§ **Directions for this task**
Counting the line with "JP5 pin 2: FILT -> COM" as the last one, copy out the lines of the data exactly from the first onward.

Provided material Start Marker

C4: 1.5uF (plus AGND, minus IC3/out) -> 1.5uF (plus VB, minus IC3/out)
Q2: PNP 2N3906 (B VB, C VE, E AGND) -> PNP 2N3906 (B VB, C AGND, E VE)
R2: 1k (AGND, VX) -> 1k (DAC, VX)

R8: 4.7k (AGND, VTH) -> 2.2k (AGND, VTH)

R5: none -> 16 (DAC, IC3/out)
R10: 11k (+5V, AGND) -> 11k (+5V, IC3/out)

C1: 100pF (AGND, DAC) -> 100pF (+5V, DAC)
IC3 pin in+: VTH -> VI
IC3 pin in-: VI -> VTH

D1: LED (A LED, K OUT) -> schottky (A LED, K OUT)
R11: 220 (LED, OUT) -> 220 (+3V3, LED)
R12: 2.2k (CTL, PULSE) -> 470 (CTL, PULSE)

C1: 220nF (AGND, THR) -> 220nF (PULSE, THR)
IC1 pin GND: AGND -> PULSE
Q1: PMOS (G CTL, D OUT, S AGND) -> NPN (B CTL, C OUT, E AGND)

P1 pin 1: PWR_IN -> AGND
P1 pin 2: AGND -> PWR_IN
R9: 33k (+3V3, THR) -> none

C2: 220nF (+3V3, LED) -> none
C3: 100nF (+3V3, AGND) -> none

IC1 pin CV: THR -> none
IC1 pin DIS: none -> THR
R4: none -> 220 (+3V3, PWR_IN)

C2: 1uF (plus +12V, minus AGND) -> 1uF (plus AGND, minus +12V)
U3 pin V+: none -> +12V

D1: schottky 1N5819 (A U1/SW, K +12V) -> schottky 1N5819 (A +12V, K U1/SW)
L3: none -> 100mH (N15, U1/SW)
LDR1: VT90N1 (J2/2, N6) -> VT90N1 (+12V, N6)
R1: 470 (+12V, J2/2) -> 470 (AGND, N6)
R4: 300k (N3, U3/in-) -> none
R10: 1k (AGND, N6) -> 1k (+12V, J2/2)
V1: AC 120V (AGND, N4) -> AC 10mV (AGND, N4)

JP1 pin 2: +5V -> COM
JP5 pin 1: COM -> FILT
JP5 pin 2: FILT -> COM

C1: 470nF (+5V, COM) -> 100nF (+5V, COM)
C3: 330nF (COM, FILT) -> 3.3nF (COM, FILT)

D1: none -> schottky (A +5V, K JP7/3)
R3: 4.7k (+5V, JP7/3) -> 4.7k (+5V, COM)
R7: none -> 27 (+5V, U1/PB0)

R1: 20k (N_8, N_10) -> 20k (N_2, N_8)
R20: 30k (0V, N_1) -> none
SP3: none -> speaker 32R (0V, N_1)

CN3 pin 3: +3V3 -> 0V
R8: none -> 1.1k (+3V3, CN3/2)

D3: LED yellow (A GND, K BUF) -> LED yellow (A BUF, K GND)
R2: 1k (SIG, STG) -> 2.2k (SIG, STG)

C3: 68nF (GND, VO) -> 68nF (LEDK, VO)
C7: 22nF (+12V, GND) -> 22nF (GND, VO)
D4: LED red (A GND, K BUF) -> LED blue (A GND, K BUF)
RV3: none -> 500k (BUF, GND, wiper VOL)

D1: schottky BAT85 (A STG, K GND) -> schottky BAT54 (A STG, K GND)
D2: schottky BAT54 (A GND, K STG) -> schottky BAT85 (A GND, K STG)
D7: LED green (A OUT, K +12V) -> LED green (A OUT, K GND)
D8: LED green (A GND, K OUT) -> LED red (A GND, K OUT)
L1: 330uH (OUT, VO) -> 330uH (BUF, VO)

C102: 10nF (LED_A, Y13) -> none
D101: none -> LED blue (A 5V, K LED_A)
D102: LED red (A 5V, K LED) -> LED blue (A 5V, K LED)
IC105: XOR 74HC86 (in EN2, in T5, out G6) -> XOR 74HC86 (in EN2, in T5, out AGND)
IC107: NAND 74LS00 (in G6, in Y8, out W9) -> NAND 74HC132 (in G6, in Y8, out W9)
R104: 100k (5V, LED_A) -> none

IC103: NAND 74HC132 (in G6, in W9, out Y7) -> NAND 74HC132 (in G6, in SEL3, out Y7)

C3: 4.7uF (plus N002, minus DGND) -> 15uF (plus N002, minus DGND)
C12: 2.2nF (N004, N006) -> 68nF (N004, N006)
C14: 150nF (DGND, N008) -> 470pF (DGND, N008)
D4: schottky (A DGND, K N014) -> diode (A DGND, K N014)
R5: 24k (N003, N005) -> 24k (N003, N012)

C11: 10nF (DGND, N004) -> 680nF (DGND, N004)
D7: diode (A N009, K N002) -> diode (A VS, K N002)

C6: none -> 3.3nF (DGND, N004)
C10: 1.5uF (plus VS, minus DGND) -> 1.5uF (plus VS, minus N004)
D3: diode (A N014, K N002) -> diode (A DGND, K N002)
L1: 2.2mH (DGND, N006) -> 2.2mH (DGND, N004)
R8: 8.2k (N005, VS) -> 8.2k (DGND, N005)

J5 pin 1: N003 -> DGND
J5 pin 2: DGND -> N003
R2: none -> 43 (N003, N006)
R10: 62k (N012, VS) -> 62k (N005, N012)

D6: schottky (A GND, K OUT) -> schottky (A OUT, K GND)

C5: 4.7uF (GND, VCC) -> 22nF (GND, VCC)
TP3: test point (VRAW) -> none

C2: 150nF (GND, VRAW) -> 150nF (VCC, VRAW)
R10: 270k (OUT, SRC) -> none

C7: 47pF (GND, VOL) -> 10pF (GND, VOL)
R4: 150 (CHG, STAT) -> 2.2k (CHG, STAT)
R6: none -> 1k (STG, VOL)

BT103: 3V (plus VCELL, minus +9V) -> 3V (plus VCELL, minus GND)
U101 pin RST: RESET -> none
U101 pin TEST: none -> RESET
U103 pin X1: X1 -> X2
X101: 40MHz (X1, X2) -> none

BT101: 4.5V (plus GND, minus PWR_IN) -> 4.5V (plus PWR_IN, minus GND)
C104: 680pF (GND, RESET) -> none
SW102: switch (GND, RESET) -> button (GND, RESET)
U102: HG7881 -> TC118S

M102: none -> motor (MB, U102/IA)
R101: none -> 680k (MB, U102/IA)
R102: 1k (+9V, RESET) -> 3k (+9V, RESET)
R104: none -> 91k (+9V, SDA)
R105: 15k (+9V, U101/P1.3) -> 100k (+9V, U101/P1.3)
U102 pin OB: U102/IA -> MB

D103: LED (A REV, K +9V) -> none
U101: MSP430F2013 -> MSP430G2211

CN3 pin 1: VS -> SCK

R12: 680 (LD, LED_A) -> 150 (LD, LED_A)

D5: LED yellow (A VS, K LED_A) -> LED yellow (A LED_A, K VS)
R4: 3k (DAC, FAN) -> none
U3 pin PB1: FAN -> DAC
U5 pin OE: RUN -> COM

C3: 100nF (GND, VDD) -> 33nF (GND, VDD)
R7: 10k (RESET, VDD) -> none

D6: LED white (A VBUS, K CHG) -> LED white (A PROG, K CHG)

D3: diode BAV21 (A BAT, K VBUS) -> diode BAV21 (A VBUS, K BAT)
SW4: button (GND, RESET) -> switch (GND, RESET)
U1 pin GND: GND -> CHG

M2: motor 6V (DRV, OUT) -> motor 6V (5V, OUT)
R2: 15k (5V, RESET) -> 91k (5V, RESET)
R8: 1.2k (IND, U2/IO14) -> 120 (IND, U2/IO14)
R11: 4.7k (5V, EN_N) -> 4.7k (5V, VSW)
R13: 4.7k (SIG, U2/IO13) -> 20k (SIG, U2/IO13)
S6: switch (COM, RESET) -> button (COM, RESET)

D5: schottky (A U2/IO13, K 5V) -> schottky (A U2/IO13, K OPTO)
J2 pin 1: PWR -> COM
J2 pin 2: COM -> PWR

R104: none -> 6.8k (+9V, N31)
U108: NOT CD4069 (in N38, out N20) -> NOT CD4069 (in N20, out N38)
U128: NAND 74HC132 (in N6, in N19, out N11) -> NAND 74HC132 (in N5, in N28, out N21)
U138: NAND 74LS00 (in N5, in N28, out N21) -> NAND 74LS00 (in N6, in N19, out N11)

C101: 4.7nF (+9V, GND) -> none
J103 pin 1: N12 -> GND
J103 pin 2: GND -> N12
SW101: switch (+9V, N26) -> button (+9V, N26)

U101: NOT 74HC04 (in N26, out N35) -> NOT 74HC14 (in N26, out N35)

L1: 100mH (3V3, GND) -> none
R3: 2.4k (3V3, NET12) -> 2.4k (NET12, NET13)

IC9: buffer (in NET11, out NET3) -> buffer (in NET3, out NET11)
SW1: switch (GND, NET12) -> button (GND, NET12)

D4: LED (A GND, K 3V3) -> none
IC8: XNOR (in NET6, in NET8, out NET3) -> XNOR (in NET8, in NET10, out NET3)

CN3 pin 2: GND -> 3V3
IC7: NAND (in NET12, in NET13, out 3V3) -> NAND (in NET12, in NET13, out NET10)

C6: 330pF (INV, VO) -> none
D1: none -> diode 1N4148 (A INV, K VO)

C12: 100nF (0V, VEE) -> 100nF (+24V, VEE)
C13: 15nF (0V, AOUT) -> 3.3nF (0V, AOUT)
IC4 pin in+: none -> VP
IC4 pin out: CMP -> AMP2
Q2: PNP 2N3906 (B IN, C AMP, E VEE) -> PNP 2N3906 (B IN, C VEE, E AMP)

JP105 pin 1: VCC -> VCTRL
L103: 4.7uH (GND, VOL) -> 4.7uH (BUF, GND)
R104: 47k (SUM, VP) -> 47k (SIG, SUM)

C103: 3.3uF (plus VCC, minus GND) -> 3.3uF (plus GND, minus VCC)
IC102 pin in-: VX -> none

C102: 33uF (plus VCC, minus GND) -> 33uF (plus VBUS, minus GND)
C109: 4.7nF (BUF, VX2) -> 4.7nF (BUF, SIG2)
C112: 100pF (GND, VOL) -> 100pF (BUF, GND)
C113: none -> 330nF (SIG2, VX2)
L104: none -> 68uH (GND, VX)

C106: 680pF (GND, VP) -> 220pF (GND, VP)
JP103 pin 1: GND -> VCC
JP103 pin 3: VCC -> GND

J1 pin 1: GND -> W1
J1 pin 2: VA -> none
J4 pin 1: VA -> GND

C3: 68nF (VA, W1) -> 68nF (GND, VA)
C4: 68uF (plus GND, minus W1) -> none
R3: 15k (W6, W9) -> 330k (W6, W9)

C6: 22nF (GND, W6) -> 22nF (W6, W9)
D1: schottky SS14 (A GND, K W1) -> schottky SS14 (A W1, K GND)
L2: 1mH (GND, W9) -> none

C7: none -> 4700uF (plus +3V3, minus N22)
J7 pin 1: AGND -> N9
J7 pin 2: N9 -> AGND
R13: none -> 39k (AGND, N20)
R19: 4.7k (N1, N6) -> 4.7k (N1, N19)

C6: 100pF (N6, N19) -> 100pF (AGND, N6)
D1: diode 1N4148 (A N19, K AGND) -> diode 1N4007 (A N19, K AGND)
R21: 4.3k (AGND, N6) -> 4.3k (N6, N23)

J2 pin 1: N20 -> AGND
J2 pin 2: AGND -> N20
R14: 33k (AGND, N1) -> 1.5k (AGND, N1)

Provided material End Marker

§ **Output of the task**
C4: 1.5uF (plus AGND, minus IC3/out) -> 1.5uF (plus VB, minus IC3/out)
Q2: PNP 2N3906 (B VB, C VE, E AGND) -> PNP 2N3906 (B VB, C AGND, E VE)
R2: 1k (AGND, VX) -> 1k (DAC, VX)

R8: 4.7k (AGND, VTH) -> 2.2k (AGND, VTH)

R5: none -> 16 (DAC, IC3/out)
R10: 11k (+5V, AGND) -> 11k (+5V, IC3/out)

C1: 100pF (AGND, DAC) -> 100pF (+5V, DAC)
IC3 pin in+: VTH -> VI
IC3 pin in-: VI -> VTH

D1: LED (A LED, K OUT) -> schottky (A LED, K OUT)
R11: 220 (LED, OUT) -> 220 (+3V3, LED)
R12: 2.2k (CTL, PULSE) -> 470 (CTL, PULSE)

C1: 220nF (AGND, THR) -> 220nF (PULSE, THR)
IC1 pin GND: AGND -> PULSE
Q1: PMOS (G CTL, D OUT, S AGND) -> NPN (B CTL, C OUT, E AGND)

P1 pin 1: PWR_IN -> AGND
P1 pin 2: AGND -> PWR_IN
R9: 33k (+3V3, THR) -> none

C2: 220nF (+3V3, LED) -> none
C3: 100nF (+3V3, AGND) -> none

IC1 pin CV: THR -> none
IC1 pin DIS: none -> THR
R4: none -> 220 (+3V3, PWR_IN)

C2: 1uF (plus +12V, minus AGND) -> 1uF (plus AGND, minus +12V)
U3 pin V+: none -> +12V

D1: schottky 1N5819 (A U1/SW, K +12V) -> schottky 1N5819 (A +12V, K U1/SW)
L3: none -> 100mH (N15, U1/SW)
LDR1: VT90N1 (J2/2, N6) -> VT90N1 (+12V, N6)
R1: 470 (+12V, J2/2) -> 470 (AGND, N6)
R4: 300k (N3, U3/in-) -> none
R10: 1k (AGND, N6) -> 1k (+12V, J2/2)
V1: AC 120V (AGND, N4) -> AC 10mV (AGND, N4)

JP1 pin 2: +5V -> COM
JP5 pin 1: COM -> FILT
JP5 pin 2: FILT -> COM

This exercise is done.